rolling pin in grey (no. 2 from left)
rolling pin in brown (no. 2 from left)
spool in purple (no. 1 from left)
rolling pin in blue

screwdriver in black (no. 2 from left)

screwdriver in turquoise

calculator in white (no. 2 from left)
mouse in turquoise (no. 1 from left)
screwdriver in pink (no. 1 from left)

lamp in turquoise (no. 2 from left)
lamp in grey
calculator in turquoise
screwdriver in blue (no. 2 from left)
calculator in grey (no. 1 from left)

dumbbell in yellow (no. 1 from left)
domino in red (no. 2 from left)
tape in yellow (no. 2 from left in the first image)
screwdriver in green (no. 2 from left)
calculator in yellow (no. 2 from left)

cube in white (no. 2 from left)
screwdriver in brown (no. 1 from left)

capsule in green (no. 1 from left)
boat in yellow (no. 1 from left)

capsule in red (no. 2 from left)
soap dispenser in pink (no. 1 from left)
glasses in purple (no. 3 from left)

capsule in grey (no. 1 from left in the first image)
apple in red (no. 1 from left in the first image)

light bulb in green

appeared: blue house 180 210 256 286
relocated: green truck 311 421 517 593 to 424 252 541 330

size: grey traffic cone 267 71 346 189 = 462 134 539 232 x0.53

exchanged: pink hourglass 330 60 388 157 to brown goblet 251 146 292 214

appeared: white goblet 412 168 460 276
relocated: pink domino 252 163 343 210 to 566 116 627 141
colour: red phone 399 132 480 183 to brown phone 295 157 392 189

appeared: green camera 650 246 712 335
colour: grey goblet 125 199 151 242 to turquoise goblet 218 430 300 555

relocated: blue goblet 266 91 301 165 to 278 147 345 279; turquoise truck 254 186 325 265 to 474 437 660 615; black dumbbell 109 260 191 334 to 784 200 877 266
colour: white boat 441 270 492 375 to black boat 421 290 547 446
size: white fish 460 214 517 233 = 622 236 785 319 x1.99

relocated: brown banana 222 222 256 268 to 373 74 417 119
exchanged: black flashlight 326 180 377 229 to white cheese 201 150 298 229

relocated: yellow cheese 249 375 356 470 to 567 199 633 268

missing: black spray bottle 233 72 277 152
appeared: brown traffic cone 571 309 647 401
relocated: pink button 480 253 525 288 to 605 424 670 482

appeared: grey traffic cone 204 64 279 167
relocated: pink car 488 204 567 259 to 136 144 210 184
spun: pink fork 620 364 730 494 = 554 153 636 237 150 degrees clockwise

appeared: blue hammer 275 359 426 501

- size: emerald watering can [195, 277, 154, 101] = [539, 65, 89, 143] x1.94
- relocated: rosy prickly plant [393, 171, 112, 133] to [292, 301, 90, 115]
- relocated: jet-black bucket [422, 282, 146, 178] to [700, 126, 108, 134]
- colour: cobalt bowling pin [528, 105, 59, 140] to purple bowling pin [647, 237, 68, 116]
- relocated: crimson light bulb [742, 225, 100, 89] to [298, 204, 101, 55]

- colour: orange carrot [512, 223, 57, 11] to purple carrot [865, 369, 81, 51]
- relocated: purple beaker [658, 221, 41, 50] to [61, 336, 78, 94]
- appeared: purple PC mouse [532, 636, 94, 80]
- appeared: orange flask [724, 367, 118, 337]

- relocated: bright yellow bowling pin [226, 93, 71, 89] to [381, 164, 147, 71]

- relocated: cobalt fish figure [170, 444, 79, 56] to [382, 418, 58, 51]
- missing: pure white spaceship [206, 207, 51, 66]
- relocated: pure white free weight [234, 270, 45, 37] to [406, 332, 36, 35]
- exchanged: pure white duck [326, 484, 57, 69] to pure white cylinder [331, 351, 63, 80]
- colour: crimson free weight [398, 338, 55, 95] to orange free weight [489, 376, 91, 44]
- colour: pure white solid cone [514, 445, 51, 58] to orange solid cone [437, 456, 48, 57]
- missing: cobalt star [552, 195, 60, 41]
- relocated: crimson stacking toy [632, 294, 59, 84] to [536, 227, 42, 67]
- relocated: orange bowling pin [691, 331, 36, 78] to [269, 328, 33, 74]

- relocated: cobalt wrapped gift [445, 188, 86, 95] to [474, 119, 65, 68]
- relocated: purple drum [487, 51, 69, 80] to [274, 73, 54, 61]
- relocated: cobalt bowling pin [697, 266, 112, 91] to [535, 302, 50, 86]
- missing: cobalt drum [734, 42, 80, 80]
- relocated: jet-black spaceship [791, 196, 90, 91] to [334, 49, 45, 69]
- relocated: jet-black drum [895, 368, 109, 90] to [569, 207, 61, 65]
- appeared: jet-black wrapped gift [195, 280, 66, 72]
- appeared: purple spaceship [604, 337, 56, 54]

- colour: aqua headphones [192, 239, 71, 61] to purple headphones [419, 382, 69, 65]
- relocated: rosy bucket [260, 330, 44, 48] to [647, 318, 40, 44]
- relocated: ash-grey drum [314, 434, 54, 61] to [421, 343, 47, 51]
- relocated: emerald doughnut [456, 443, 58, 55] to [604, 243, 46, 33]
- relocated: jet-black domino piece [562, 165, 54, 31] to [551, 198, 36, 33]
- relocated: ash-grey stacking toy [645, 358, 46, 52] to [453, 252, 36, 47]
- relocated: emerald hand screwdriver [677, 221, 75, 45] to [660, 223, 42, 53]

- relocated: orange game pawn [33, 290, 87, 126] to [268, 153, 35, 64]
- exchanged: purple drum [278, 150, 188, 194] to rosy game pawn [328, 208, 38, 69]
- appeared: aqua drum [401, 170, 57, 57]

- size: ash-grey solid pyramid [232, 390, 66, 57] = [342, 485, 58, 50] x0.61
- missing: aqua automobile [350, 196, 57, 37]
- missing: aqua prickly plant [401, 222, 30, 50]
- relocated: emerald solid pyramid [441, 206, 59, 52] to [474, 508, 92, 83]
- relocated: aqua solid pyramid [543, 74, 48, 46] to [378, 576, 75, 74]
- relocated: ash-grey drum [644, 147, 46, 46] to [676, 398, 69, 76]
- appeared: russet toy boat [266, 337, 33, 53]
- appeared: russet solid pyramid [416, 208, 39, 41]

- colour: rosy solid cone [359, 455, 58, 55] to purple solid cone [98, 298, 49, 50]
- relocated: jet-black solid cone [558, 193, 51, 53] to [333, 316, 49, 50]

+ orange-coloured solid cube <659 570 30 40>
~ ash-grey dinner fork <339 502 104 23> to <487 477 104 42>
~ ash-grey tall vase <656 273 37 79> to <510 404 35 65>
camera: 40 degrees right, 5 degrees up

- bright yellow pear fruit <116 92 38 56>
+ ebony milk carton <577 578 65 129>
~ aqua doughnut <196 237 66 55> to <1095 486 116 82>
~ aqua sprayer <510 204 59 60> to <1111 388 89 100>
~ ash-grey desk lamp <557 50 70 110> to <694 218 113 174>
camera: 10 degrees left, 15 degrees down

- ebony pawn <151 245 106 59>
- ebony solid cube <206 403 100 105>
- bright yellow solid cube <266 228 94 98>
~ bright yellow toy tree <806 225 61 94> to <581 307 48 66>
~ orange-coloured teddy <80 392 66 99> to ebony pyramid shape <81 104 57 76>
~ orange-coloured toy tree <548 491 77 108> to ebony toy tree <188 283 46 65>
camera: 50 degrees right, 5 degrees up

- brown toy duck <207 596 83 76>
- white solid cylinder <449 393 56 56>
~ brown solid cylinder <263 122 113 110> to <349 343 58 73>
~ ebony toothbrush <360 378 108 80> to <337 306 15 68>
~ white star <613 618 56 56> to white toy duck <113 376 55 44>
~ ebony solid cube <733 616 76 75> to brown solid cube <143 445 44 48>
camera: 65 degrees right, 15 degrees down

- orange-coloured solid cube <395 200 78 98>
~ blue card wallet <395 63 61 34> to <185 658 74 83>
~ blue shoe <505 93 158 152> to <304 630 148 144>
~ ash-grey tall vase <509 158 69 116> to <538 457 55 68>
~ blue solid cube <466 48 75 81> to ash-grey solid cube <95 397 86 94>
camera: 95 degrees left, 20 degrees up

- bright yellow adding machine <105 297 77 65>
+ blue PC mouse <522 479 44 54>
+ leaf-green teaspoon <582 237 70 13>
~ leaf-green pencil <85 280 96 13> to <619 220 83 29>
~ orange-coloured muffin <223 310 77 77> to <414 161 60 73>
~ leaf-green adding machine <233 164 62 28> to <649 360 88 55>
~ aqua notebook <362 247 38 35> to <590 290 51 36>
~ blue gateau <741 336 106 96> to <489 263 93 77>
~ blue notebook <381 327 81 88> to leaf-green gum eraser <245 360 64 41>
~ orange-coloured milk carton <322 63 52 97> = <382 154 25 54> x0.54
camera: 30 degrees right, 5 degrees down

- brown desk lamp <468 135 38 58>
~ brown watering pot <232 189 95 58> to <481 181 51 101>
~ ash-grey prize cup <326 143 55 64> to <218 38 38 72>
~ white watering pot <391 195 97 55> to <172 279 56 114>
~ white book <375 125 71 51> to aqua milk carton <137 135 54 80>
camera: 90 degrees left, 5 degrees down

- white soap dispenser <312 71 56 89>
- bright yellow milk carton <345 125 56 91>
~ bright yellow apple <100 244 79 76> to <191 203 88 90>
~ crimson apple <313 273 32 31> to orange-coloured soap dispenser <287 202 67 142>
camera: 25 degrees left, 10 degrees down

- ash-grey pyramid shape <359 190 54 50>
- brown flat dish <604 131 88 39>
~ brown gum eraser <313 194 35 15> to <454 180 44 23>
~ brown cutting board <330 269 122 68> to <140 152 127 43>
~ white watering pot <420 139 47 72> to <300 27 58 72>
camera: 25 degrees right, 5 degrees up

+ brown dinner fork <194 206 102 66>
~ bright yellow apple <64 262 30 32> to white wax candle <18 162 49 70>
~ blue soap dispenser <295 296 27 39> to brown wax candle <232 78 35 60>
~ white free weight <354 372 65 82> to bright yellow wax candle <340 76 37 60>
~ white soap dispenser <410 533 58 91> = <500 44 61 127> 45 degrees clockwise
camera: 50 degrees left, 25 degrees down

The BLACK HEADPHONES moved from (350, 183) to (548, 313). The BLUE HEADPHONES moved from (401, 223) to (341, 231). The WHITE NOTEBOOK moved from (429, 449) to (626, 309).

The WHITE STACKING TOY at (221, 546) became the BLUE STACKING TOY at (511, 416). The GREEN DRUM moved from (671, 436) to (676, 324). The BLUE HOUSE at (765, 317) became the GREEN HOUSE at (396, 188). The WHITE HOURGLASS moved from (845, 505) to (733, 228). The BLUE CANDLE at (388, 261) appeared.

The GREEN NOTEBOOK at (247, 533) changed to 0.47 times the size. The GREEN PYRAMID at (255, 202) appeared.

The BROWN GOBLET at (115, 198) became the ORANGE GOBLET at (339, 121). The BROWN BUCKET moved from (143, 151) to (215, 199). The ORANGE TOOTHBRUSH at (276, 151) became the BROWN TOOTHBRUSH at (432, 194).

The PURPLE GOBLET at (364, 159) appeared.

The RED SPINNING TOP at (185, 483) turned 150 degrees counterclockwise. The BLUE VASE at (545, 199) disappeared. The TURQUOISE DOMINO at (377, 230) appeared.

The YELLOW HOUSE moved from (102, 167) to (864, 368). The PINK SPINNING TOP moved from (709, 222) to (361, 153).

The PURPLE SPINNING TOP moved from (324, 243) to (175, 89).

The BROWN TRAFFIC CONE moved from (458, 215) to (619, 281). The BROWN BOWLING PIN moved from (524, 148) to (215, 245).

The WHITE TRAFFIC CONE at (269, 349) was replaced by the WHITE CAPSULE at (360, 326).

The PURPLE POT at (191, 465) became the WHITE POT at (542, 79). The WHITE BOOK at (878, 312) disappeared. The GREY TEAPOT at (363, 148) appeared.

# Exercise objective:
Could you retype exactly the lines above, starting at the line that contains "<414 161 60 73>" and ending at the line that contains "camera: 30 degrees right, 5 degrees down", and nothing more?

# The answer:
~ orange-coloured muffin <223 310 77 77> to <414 161 60 73>
~ leaf-green adding machine <233 164 62 28> to <649 360 88 55>
~ aqua notebook <362 247 38 35> to <590 290 51 36>
~ blue gateau <741 336 106 96> to <489 263 93 77>
~ blue notebook <381 327 81 88> to leaf-green gum eraser <245 360 64 41>
~ orange-coloured milk carton <322 63 52 97> = <382 154 25 54> x0.54
camera: 30 degrees right, 5 degrees down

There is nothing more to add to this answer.